**Prompt**
Only the pictures are dropped; the lines of the material that follow are returned exactly.

**Supplied material**
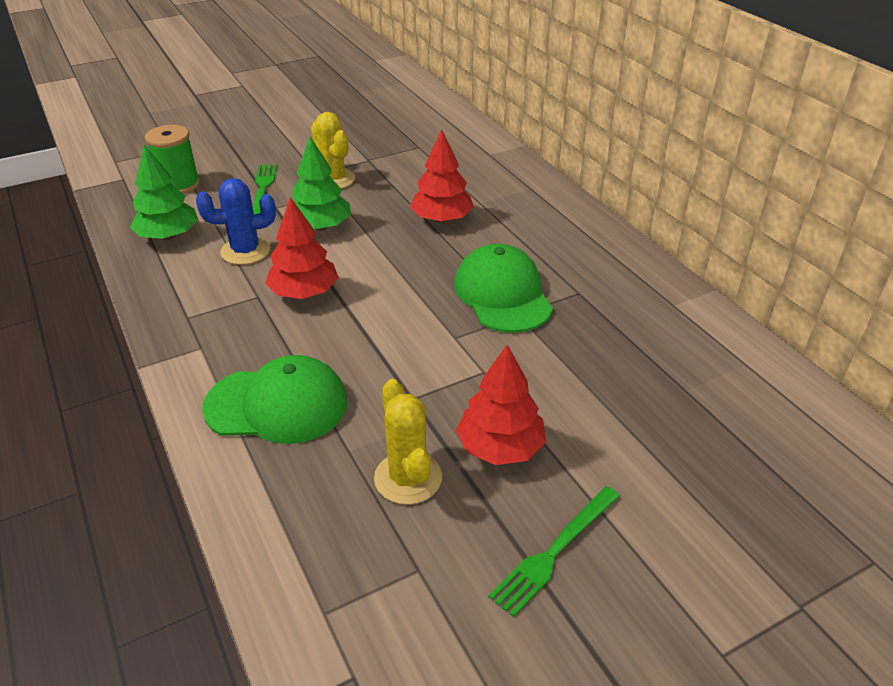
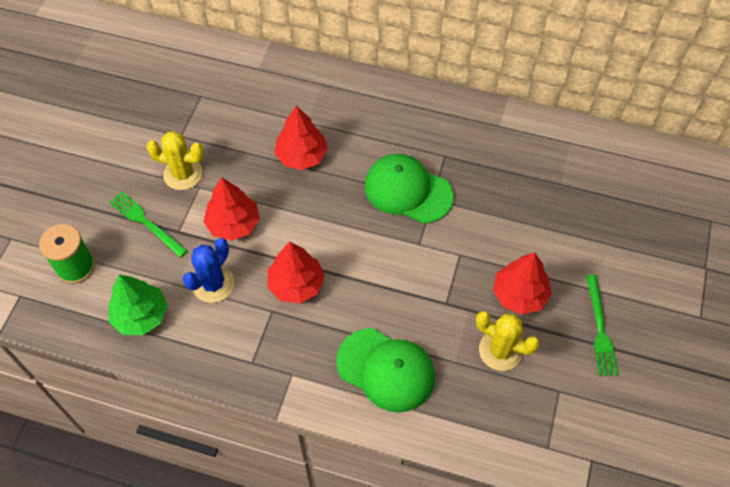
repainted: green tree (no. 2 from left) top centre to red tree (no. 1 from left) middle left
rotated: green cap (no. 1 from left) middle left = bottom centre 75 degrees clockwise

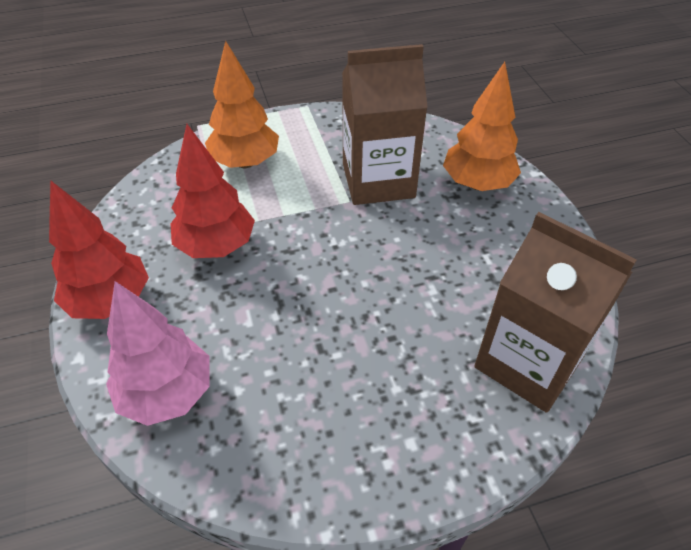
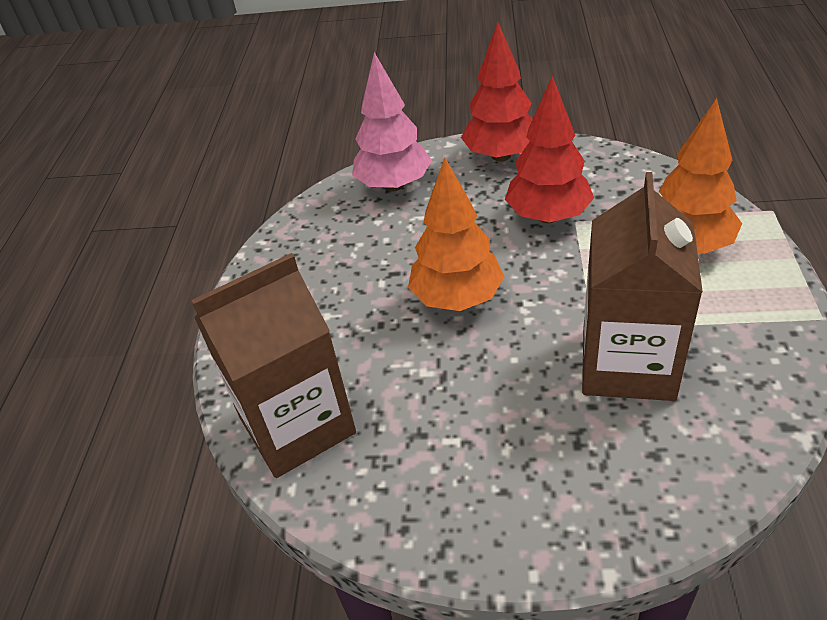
shifted: orange tree (no. 2 from left in the first image) top right to orange tree (no. 1 from left) centre

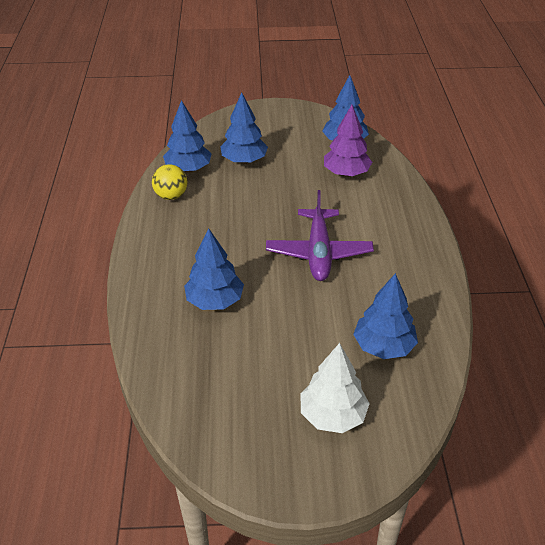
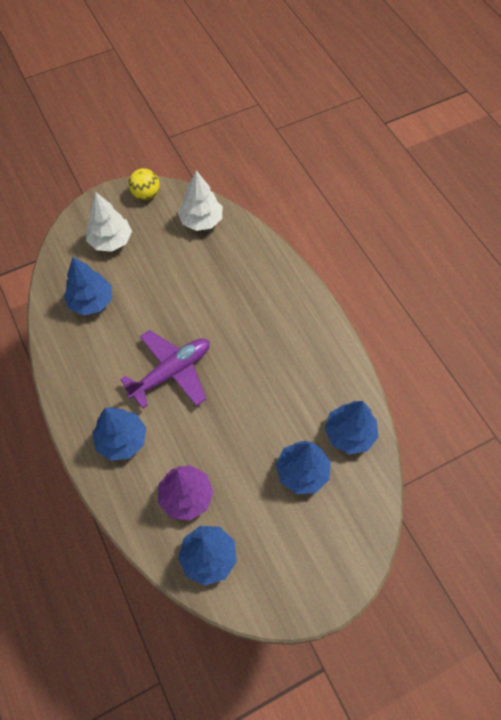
new: white tree (no. 2 from left) top centre
shifted: yellow ball middle left to top left; blue tree (no. 2 from left) centre to middle left
rotated: purple plane centre = middle left 75 degrees clockwise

**Written response**
repainted: green tree (no. 2 from left) top centre to red tree (no. 1 from left) middle left
rotated: green cap (no. 1 from left) middle left = bottom centre 75 degrees clockwise

shifted: orange tree (no. 2 from left in the first image) top right to orange tree (no. 1 from left) centre

new: white tree (no. 2 from left) top centre
shifted: yellow ball middle left to top left; blue tree (no. 2 from left) centre to middle left
rotated: purple plane centre = middle left 75 degrees clockwise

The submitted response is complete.